Directions for this task: Could you reproduce the lines below from the one with "brown light bulb [519,173,562,199] -> none" through the one with "pink soap dispenser [481,303,532,396] -> none"? Keep both ends and add nothing.

....

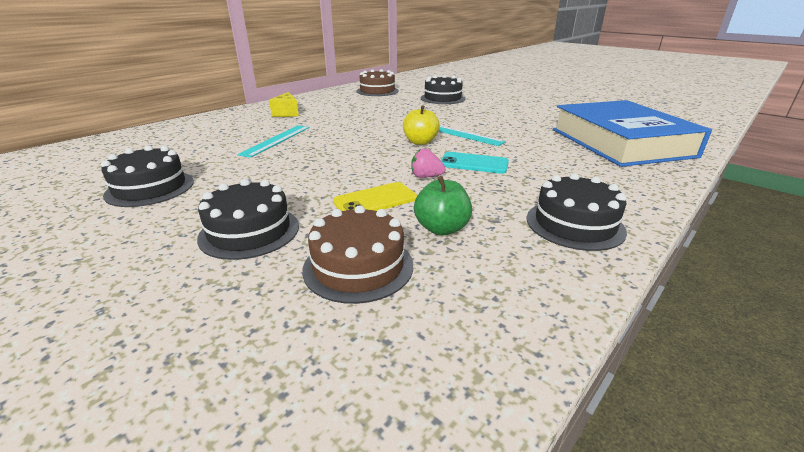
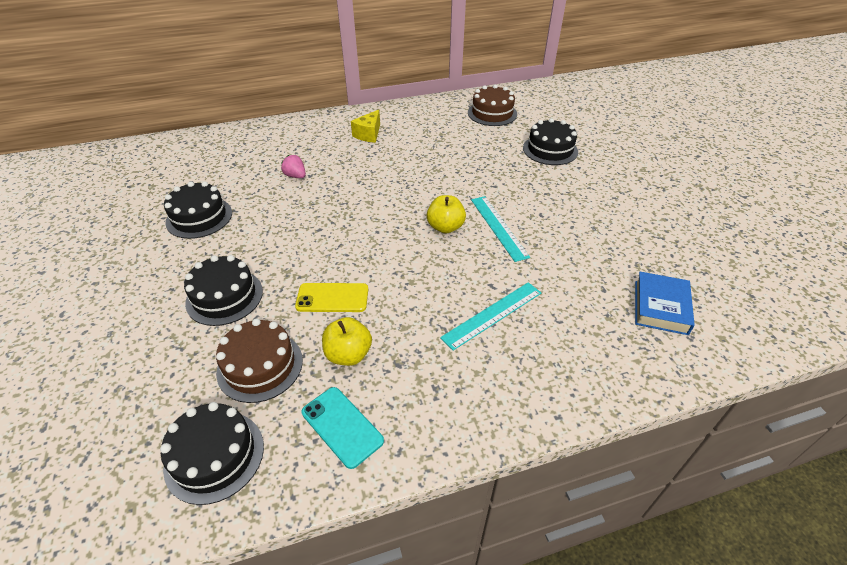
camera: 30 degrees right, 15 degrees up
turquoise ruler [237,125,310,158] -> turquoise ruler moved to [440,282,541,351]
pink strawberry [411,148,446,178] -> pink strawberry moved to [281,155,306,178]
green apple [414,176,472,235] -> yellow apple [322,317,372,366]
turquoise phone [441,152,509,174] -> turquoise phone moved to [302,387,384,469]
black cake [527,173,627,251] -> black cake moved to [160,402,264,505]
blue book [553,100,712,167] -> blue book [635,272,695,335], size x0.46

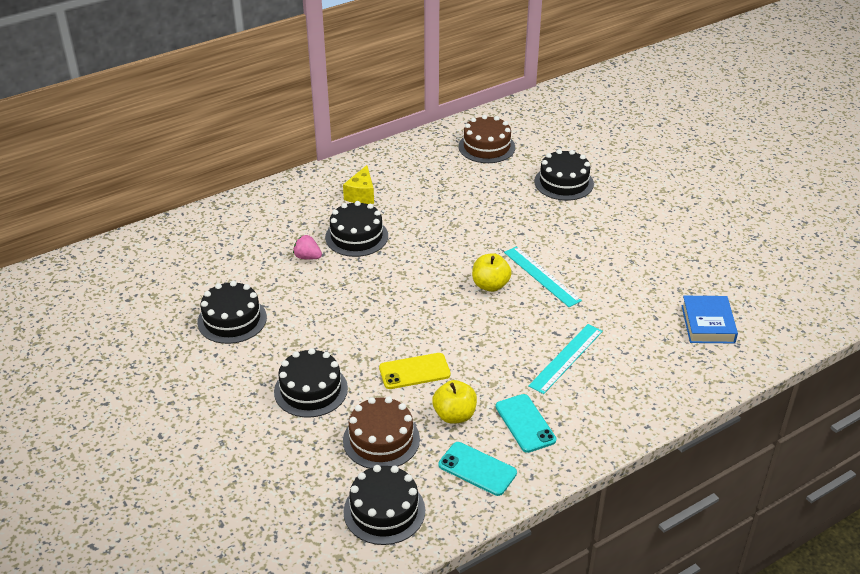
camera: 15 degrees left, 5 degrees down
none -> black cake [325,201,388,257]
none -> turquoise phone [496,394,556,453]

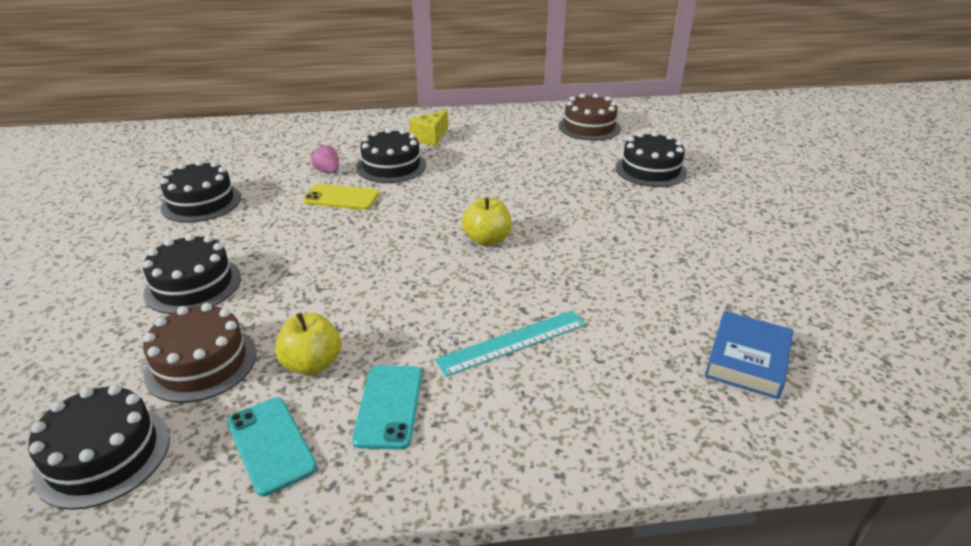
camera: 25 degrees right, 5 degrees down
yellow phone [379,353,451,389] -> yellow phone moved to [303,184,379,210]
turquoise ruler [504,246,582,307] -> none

....

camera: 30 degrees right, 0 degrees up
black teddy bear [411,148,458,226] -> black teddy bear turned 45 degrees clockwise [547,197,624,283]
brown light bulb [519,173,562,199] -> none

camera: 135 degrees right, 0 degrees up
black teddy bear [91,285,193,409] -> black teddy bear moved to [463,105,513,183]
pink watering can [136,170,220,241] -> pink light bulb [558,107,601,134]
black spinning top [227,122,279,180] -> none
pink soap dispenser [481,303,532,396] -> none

....

Your solution:
brown light bulb [519,173,562,199] -> none

camera: 135 degrees right, 0 degrees up
black teddy bear [91,285,193,409] -> black teddy bear moved to [463,105,513,183]
pink watering can [136,170,220,241] -> pink light bulb [558,107,601,134]
black spinning top [227,122,279,180] -> none
pink soap dispenser [481,303,532,396] -> none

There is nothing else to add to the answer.